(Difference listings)
# # # # #

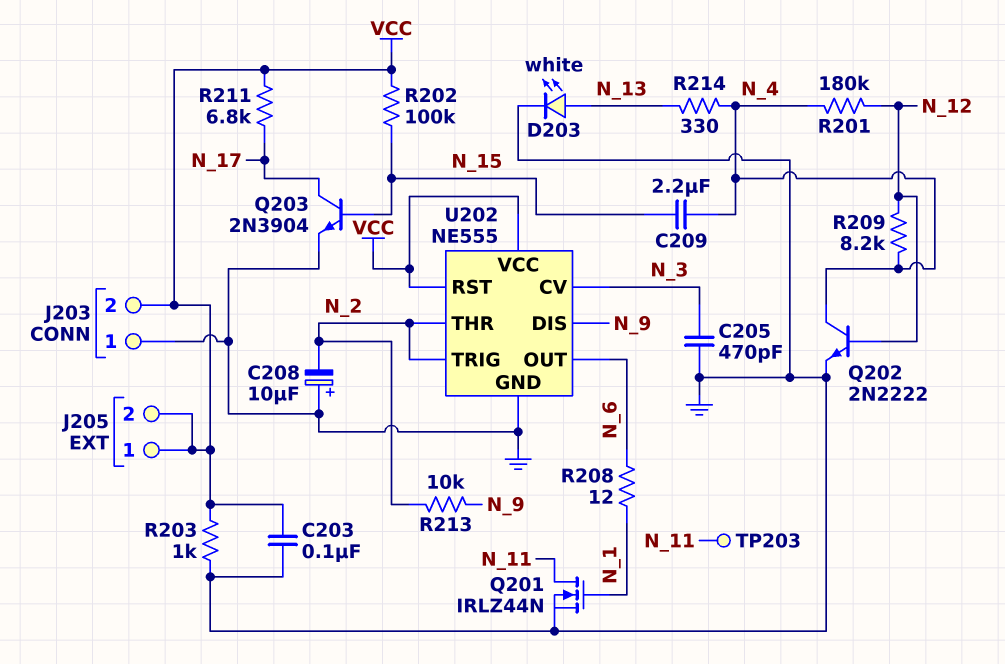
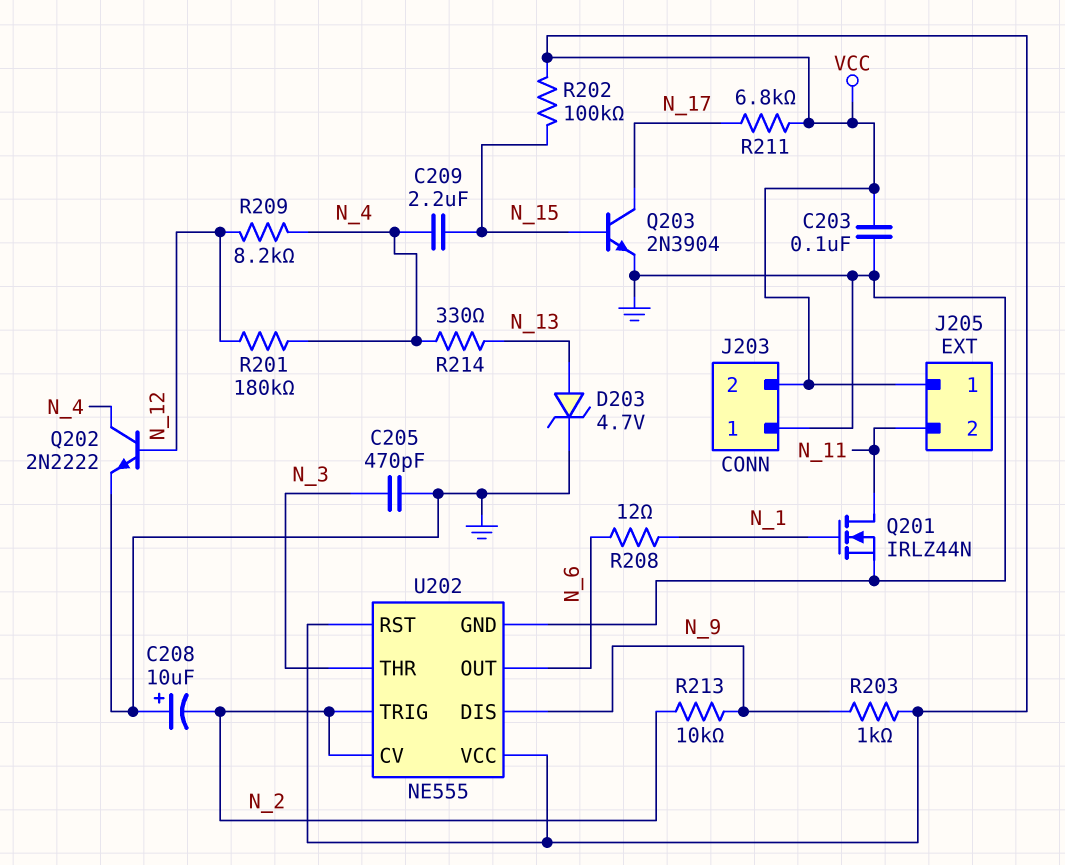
D203: LED white (A N_13, K GND) -> zener 4.7V (A N_13, K GND)
J205 pin 2: VCC -> N_11
R203: 1k (GND, VCC) -> 1k (N_9, VCC)
TP203: test point (N_11) -> none
U202 pin CV: N_3 -> N_2
U202 pin THR: N_2 -> N_3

# # # # #

→ **TRY IT**
Reproduce the data above in full, exactly, with the images removed.

→ **SOLUTION FOR THIS PROBLEM**
D203: LED white (A N_13, K GND) -> zener 4.7V (A N_13, K GND)
J205 pin 2: VCC -> N_11
R203: 1k (GND, VCC) -> 1k (N_9, VCC)
TP203: test point (N_11) -> none
U202 pin CV: N_3 -> N_2
U202 pin THR: N_2 -> N_3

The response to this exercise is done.